- _Work instructions_
Find each line in the records that contains the string "clef" and copy it. Match case exactly.

- _Data provided_

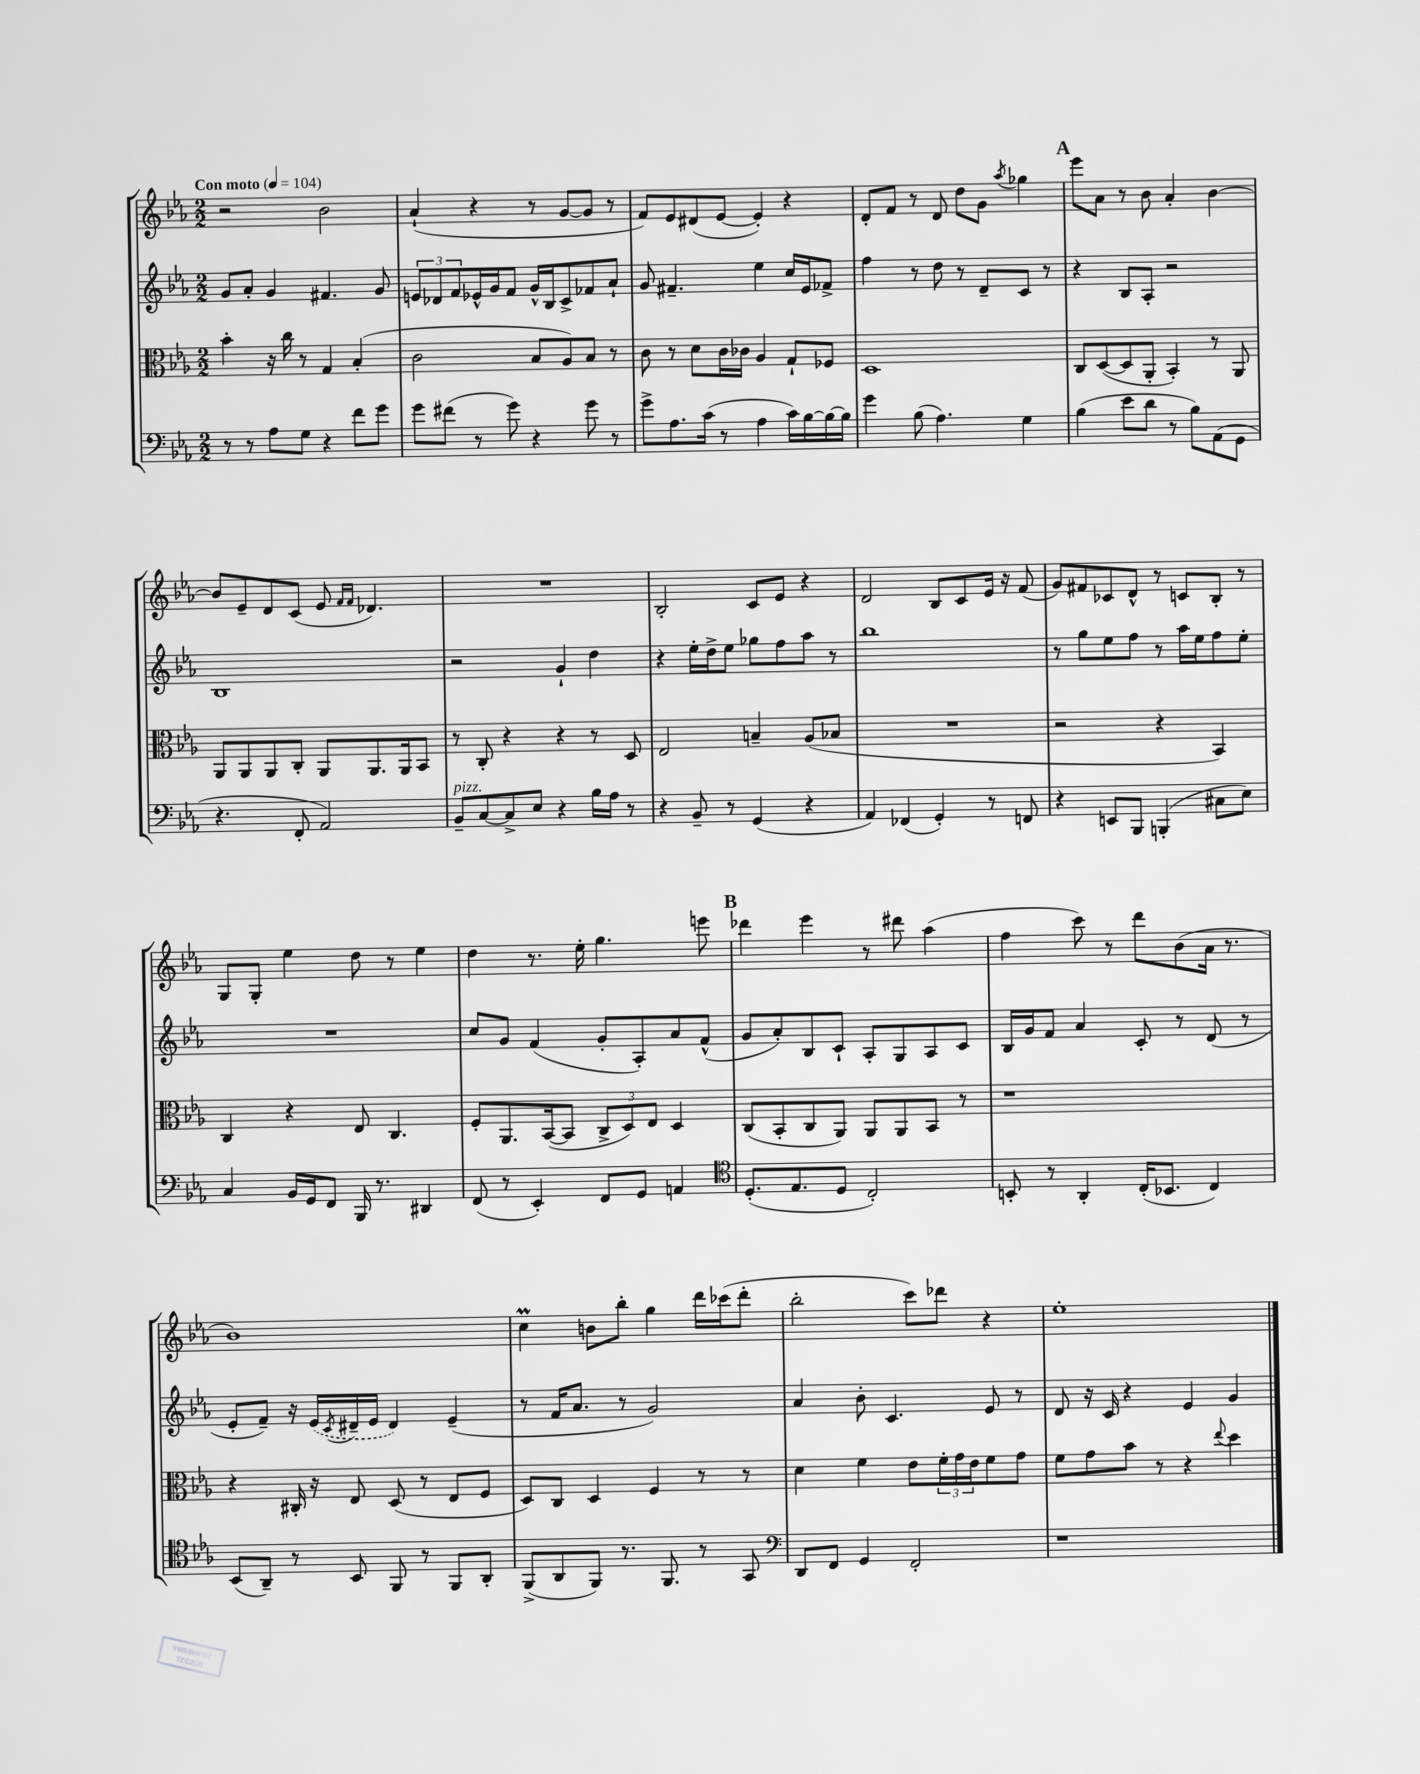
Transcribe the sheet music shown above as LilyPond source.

<<
\new StaffGroup <<
\new Staff = "s0" {
    \clef treble \key ees \major \numericTimeSignature \time 2/2 \tempo "Con moto" 4 = 104
    r2 bes'2 |
    aes'4-!( r4 r8 g'8~ g'8 r8 |
    f'8) ees'8 dis'8( ees'8~ ees'4-.) r4 |
    d'8-. f'8 r8 d'8 d''8 g'8 \acciaccatura { aes''8 } ges''4 |
    \mark \markup { \bold "A" } ees'''8 aes'8 r8 bes'8 aes'4-. bes'4~ |
    bes'8 ees'8-- d'8 c'8( ees'8 \grace { f'16 f'16 } des'4.) |
    R1 |
    bes2-. c'8 ees'8 r4 |
    d'2 bes8 c'8 ees'16 r16 f'8( |
    g'8) fis'8 ces'8 d'8-^ r8 c'8 bes8-. r8 |
    g8 g8-. ees''4 d''8 r8 ees''4 |
    d''4 r8. ees''16-. g''4. e'''8 |
    \mark \markup { \bold "B" } des'''4 ees'''4 r8 dis'''8 aes''4( |
    f''4 c'''8) r8 d'''8 bes'8( aes'16 r8. |
    bes'1) |
    c''4\prall b'8 bes''8-. g''4 d'''16 ces'''16( d'''8-. |
    bes''2-. c'''8) des'''8 r4 |
    ees''1-. \bar "|." |
}
\new Staff = "s1" {
    \clef treble \key ees \major \numericTimeSignature \time 2/2
    g'8 aes'8-. g'4 fis'4. g'8 |
    \tuplet 3/2 { e'8 des'8 f'8 } ees'16-^ g'16 f'8 g'16-^ bes16 c'8-> fes'8 aes'8-! |
    g'8 fis'4.-- ees''4 c''16 ees'16 fes'8-> |
    f''4 r8 d''8 r8 d'8-- c'8 r8 |
    \mark \markup { \bold "A" } r4 bes8 aes8-. r2 |
    bes1 |
    r2 g'4-! d''4 |
    r4 ees''16-. d''16-> ees''8 ges''8 f''8 aes''8 r8 |
    bes''1 |
    r8 g''8 ees''8 f''8 r8 aes''16 ees''16 f''8 ees''8-. |
    R1 |
    c''8 g'8 f'4( g'8-. aes8-.) aes'8 f'8-^( |
    \mark \markup { \bold "B" } g'8 aes'8-.) bes8 c'8-! aes8-. g8 aes8 c'8 |
    bes16 g'16 f'8 aes'4 c'8-. r8 d'8( r8 |
    ees'8-. f'8--) r16 \once \slurDashed ees'16( \acciaccatura { c'8 } dis'16-- ees'16 dis'4) ees'4--( |
    r8 f'16 aes'8. r8 g'2) |
    aes'4 bes'8-. c'4. ees'8 r8 |
    d'8 r16 c'16 r4 ees'4 g'4 \bar "|." |
}
\new Staff = "s2" {
    \clef alto \key ees \major \numericTimeSignature \time 2/2
    bes'4-. r16 c''16 r8 g4 bes4-.( |
    c'2 bes8 aes8) bes8 r8 |
    c'8 r8 d'8 c'16 ces'16 aes4 g8-! fes8 |
    d1 |
    \mark \markup { \bold "A" } c8 d8~( d8 aes,8-. bes,4-.) r8 aes,8 |
    aes,8 aes,8 aes,8 c8-. aes,8 aes,8. aes,16 bes,8 |
    r8 c8-. r4 r4 r8 d8 |
    ees2 b4-- aes8( bes8 |
    R1 |
    r2 r4 bes,4) |
    c4 r4 ees8 c4. |
    f8-. aes,8. bes,16~( bes,8 \tuplet 3/2 { c8-> d8) ees8 } d4 |
    \mark \markup { \bold "B" } c8( bes,8-. c8 aes,8) aes,8 aes,8 bes,8 r8 |
    r1 |
    r4 cis16-. r16 ees8 d8( r8 ees8 f8 |
    d8) c8 d4 f4 r8 r8 |
    d'4 f'4 ees'8 \tuplet 3/2 { f'16-. g'16 ees'16 } f'8 g'8 |
    f'8 g'8 bes'8 r8 r4 \appoggiatura { ees''8 } d''4 \bar "|." |
}
\new Staff = "s3" {
    \clef bass \key ees \major \numericTimeSignature \time 2/2
    r8 r8 aes8 g8 r4 f'8 g'8 |
    g'8 fis'8( r8 g'8) r4 g'8 r8 |
    g'8-> aes8. c'16( r8 aes4 c'16) bes16~ bes16~ bes16 |
    g'4 bes8( aes4.) g4 |
    \mark \markup { \bold "A" } bes4( ees'8 d'8 r8 bes8) aes,8( g,8 |
    r4. f,8-. aes,2) |
    bes,8--^\markup { \italic "pizz." } c8~ c8-> ees8 r4 bes16 aes16 r8 |
    r4 bes,8-- r8 g,4( r4 |
    aes,4) fes,4( g,4-.) r8 f,8 |
    r4 e,8 bes,,8 b,,4-.( cis8 ees8) |
    c4 bes,16 g,16 f,8 bes,,16 r8. dis,4 |
    f,8( r8 ees,4-.) f,8 g,8 a,4 |
    \mark \markup { \bold "B" } \clef tenor d8.-.( ees8. d8 c2-.) |
    b,8-. r8 aes,4-. c16-.( bes,8. c4) |
    bes,8( aes,8--) r8 bes,8 f,8 r8 f,8 aes,8-. |
    f,8->( aes,8 f,8) r8. f,8. r8 g,8 |
    \clef bass d,8 f,8 g,4 f,2-. |
    r1 \bar "|." |
}
>>
>>
\layout { \context { \Score \remove "Bar_number_engraver" } }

- _Expected answer_
    \clef treble \key ees \major \numericTimeSignature \time 2/2 \tempo "Con moto" 4 = 104
    \clef treble \key ees \major \numericTimeSignature \time 2/2
    \clef alto \key ees \major \numericTimeSignature \time 2/2
    \clef bass \key ees \major \numericTimeSignature \time 2/2
    \mark \markup { \bold "B" } \clef tenor d8.-.( ees8. d8 c2-.) |
    \clef bass d,8 f,8 g,4 f,2-. |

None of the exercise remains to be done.